Apart from the images, the records below need to be copied exactly.
Exercise input START
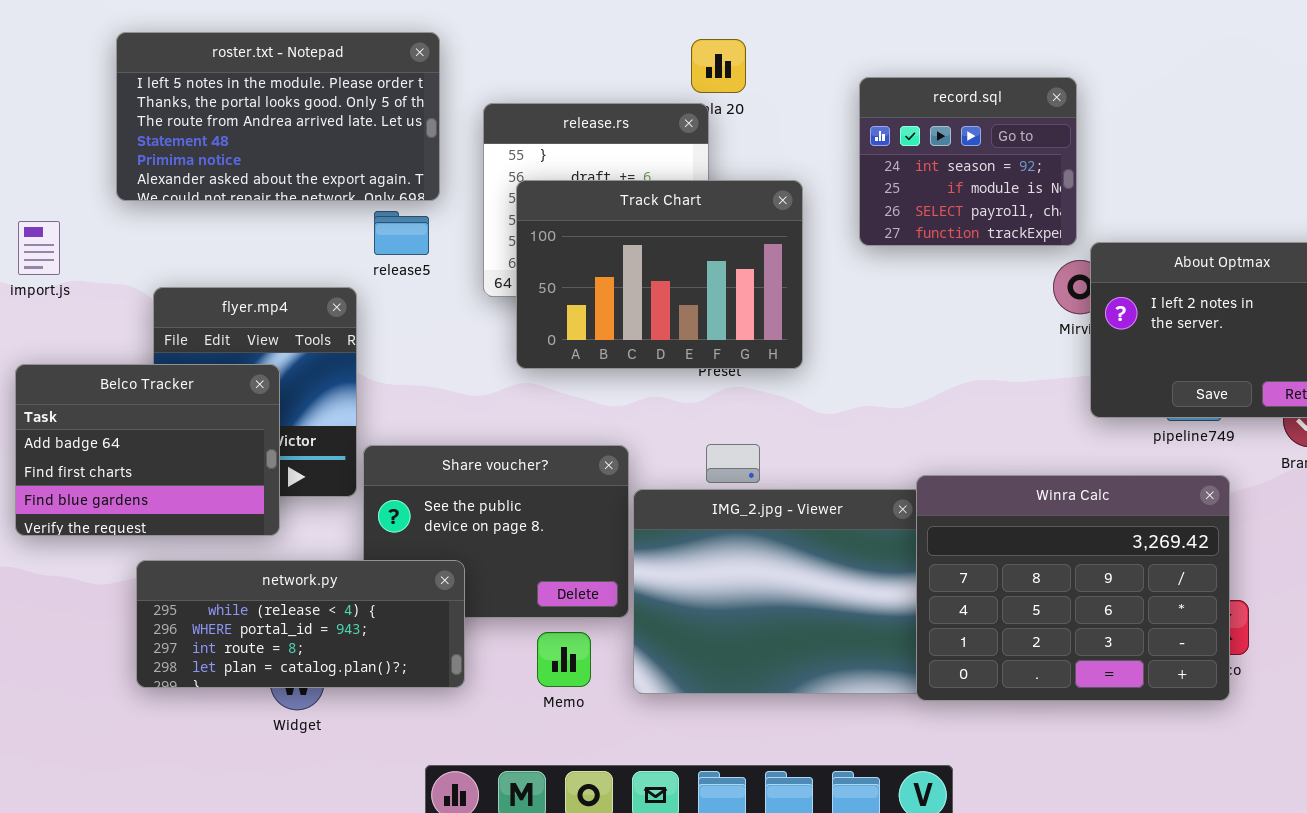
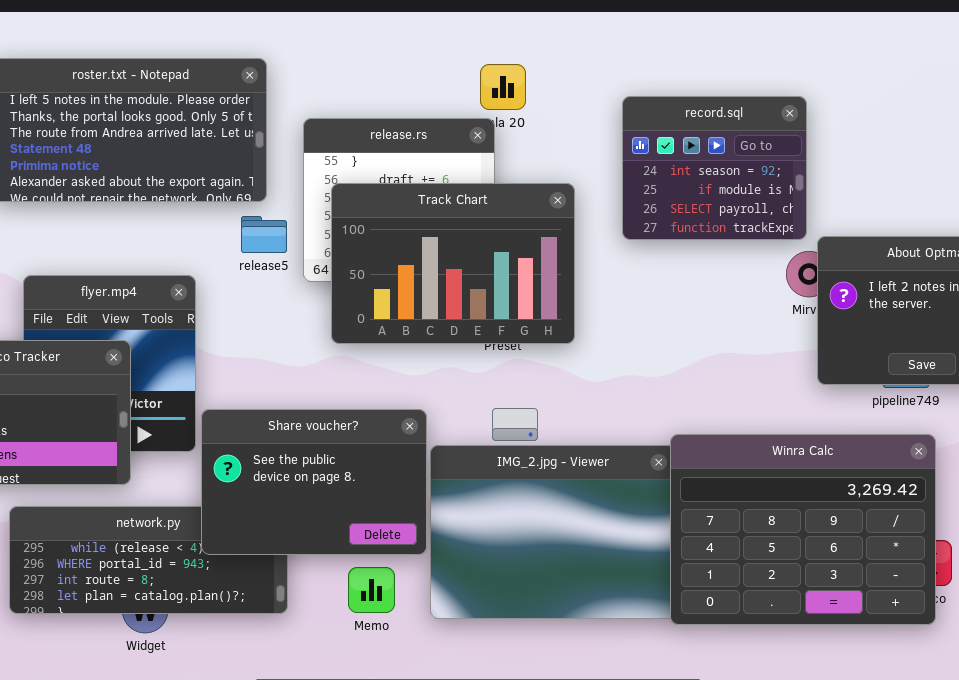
release5: [374,211,429,255] -> [241,216,287,253], moved
Share voucher?: [363,445,629,618] -> [201,409,427,555], raised

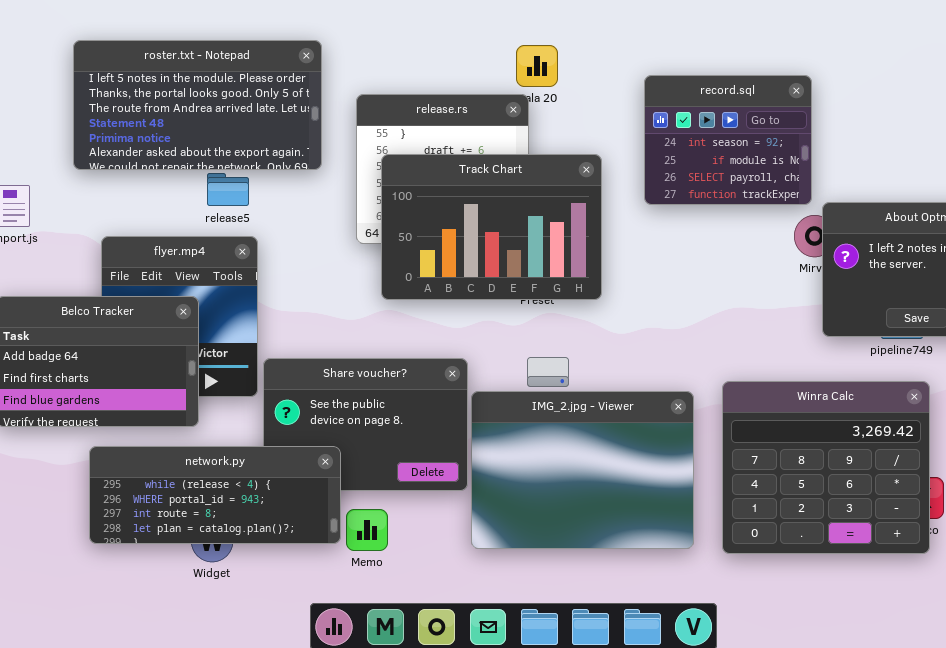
release5: [241,216,287,253] -> [207,173,249,206], moved
Winra Calc: [670,434,936,625] -> [722,381,930,554], resized
network.py: [9,506,288,614] -> [89,446,341,544], raised
Memo: [348,567,395,613] -> [346,509,388,551], moved

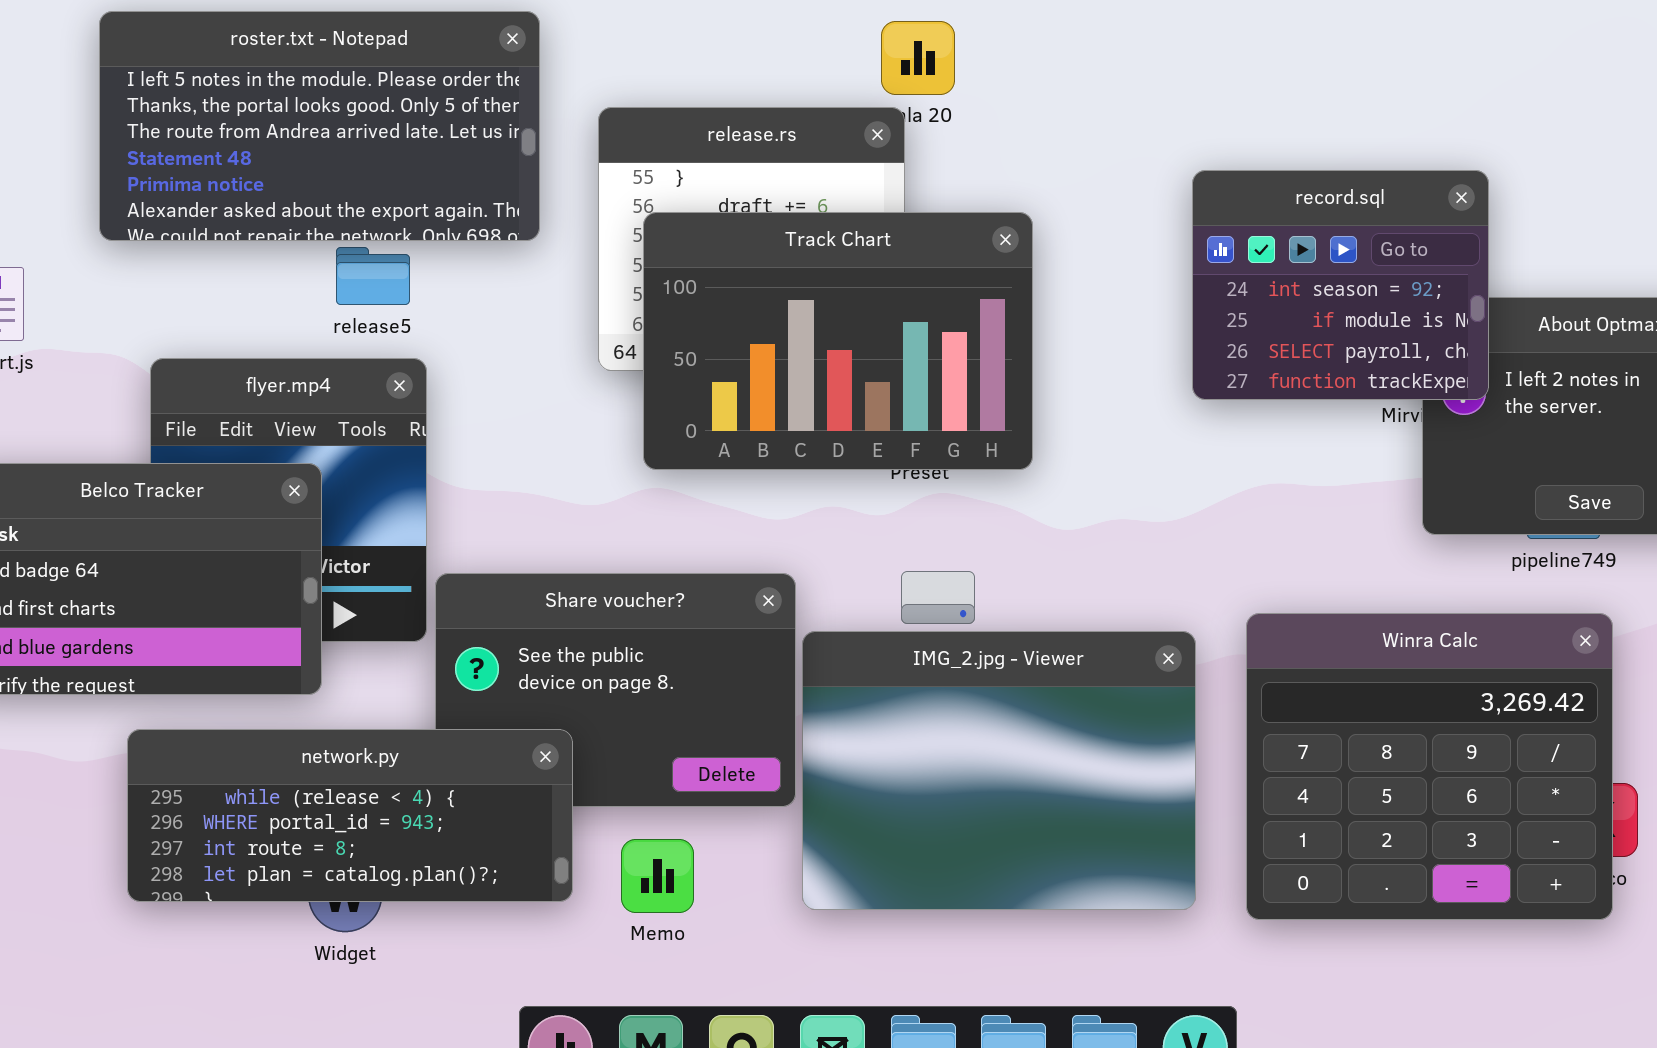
record.sql: [644,75,812,205] -> [1192,170,1489,400], moved
Memo: [346,509,388,551] -> [621,839,694,913], moved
Exercise input END
# Expected answer
release5: [374,211,429,255] -> [241,216,287,253], moved
Share voucher?: [363,445,629,618] -> [201,409,427,555], raised

release5: [241,216,287,253] -> [207,173,249,206], moved
Winra Calc: [670,434,936,625] -> [722,381,930,554], resized
network.py: [9,506,288,614] -> [89,446,341,544], raised
Memo: [348,567,395,613] -> [346,509,388,551], moved

record.sql: [644,75,812,205] -> [1192,170,1489,400], moved
Memo: [346,509,388,551] -> [621,839,694,913], moved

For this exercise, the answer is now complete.